EXERCISE GOAL = Read each of the lines below and tally those with "moved"; the tally is the whole answer.

GIVEN DATA =
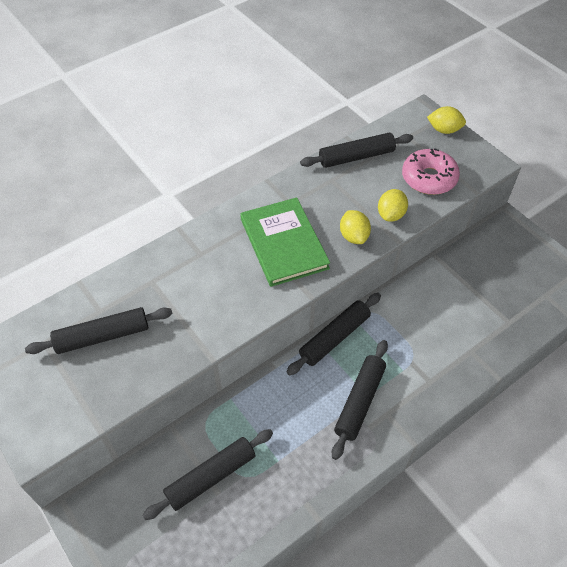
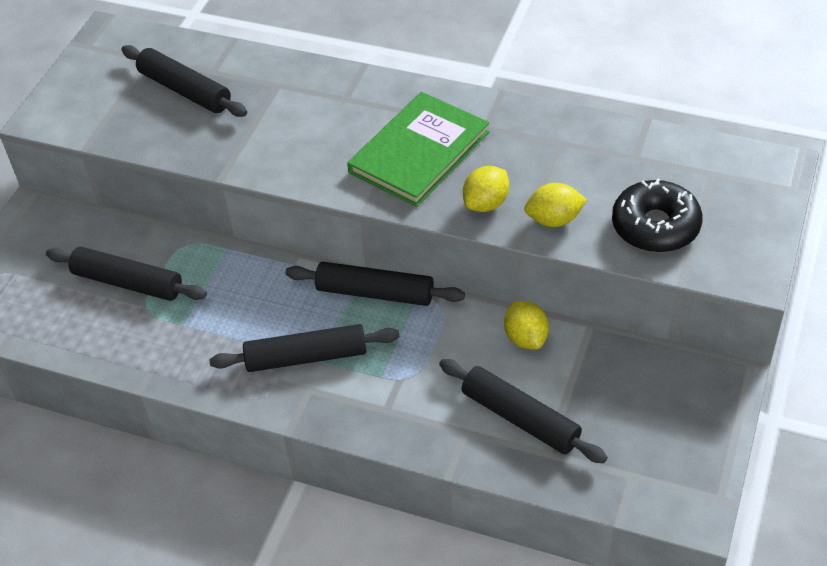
camera: 60 degrees right, 5 degrees down
black rolling pin [300,133,413,168] -> black rolling pin moved to [439,359,607,463]
pink donut [402,148,460,195] -> black donut [612,178,703,253]
yellow lemon [427,106,466,134] -> yellow lemon moved to [504,301,549,349]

EXPECTED ANSWER = 2